(Source records)
--------------------

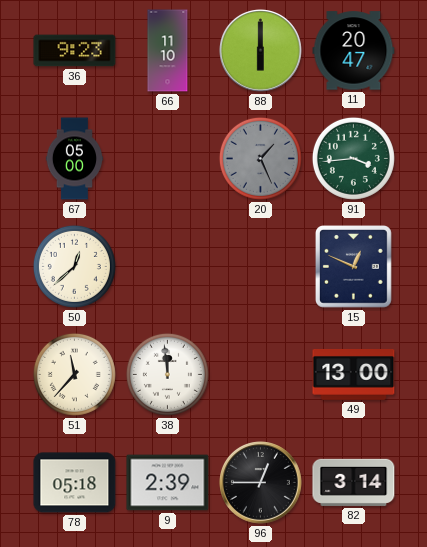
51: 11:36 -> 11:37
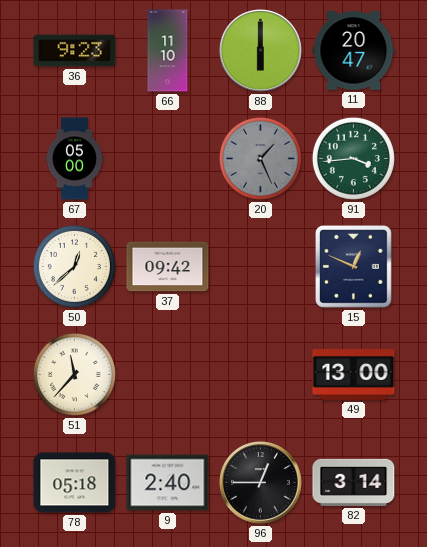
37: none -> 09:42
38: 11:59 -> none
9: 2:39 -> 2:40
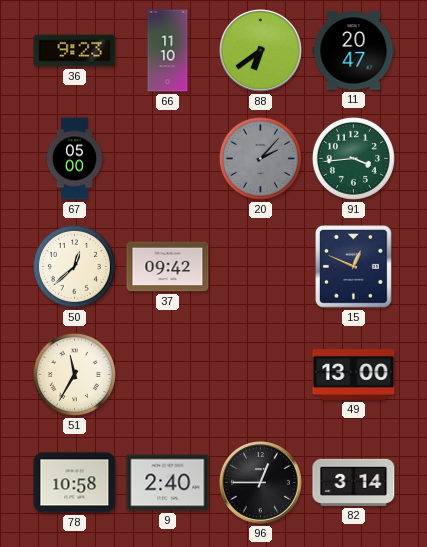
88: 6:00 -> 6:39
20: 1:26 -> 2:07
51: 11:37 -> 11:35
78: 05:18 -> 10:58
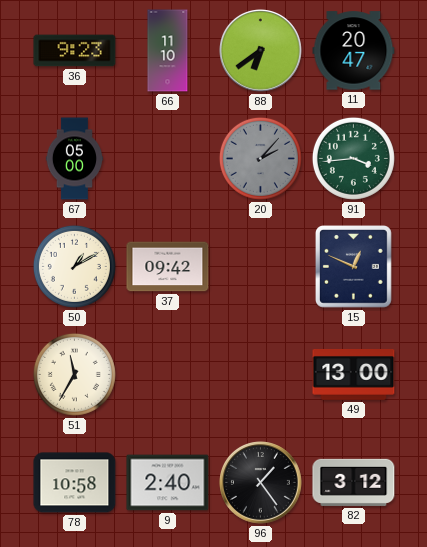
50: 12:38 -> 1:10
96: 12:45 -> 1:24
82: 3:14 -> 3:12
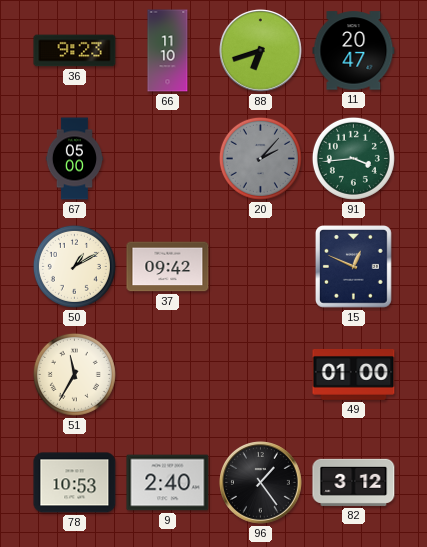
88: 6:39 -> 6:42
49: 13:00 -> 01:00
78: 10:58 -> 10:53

--------------------

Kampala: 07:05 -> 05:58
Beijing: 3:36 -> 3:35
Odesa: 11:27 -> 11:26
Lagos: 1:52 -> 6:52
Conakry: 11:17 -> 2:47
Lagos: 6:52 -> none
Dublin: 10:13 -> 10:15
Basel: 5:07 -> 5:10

--------------------

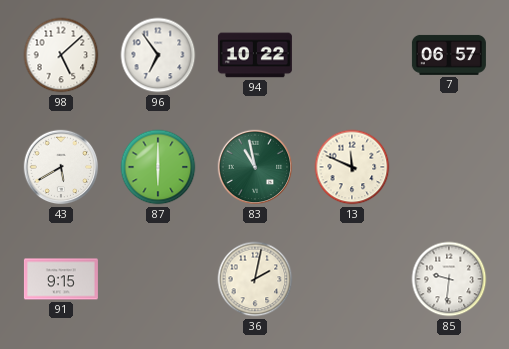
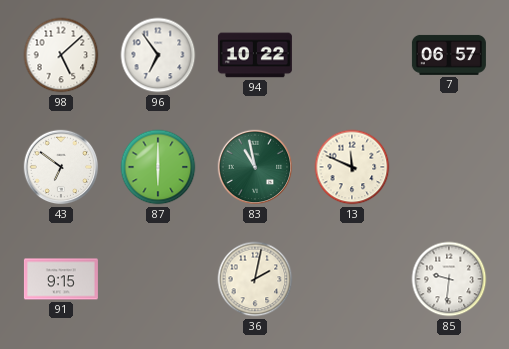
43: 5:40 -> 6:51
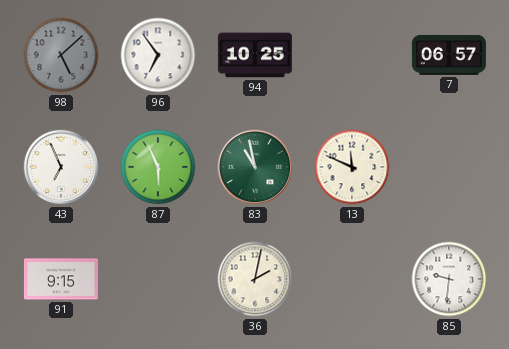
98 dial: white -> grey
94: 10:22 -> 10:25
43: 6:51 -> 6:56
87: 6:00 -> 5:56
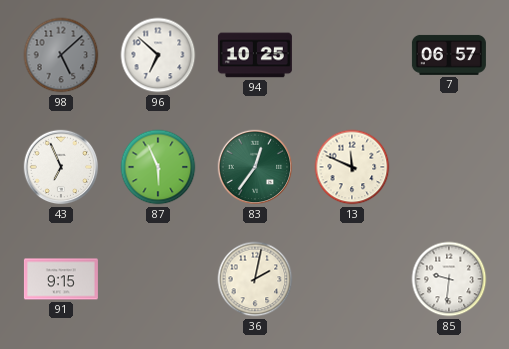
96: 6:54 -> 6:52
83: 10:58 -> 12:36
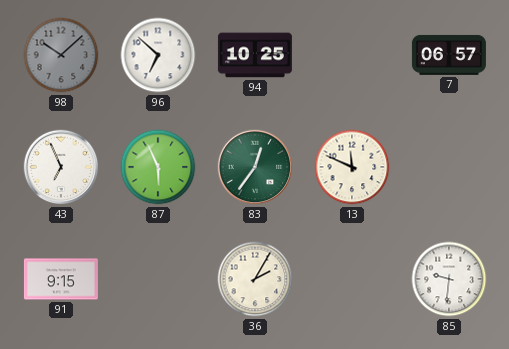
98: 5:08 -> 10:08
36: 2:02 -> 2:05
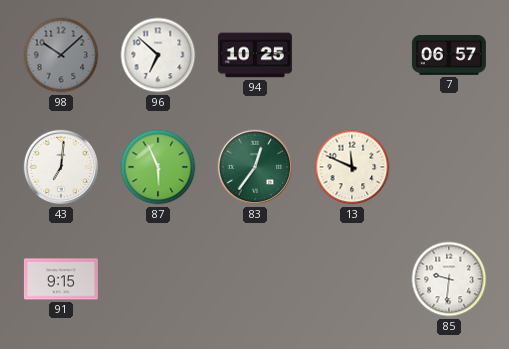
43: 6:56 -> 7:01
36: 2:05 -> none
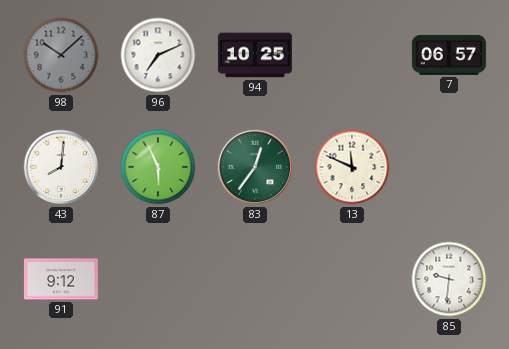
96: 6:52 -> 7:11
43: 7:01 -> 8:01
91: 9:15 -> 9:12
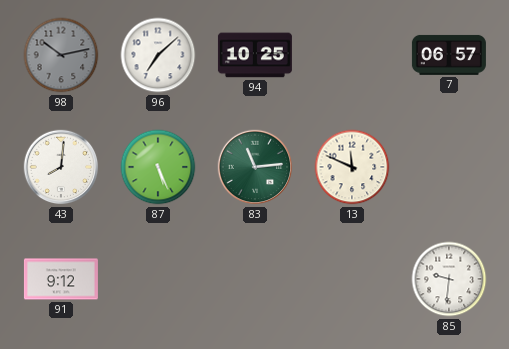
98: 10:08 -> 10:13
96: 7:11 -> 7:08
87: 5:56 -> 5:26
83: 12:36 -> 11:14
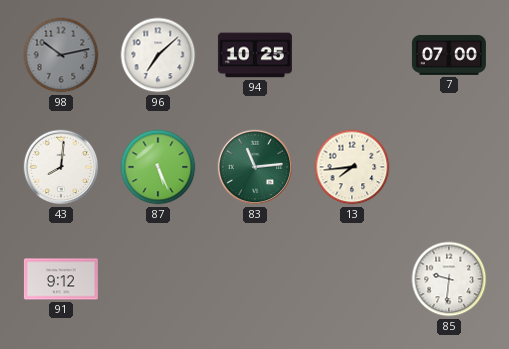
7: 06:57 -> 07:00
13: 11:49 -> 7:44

--------------------

Copy out the entries above that start with the line containing "98: 5:08 -> 10:08" and end with the line containing "13: 11:49 -> 7:44", both of those lines included. Omit the picture lines from your copy.

98: 5:08 -> 10:08
36: 2:02 -> 2:05
43: 6:56 -> 7:01
36: 2:05 -> none
96: 6:52 -> 7:11
43: 7:01 -> 8:01
91: 9:15 -> 9:12
98: 10:08 -> 10:13
96: 7:11 -> 7:08
87: 5:56 -> 5:26
83: 12:36 -> 11:14
7: 06:57 -> 07:00
13: 11:49 -> 7:44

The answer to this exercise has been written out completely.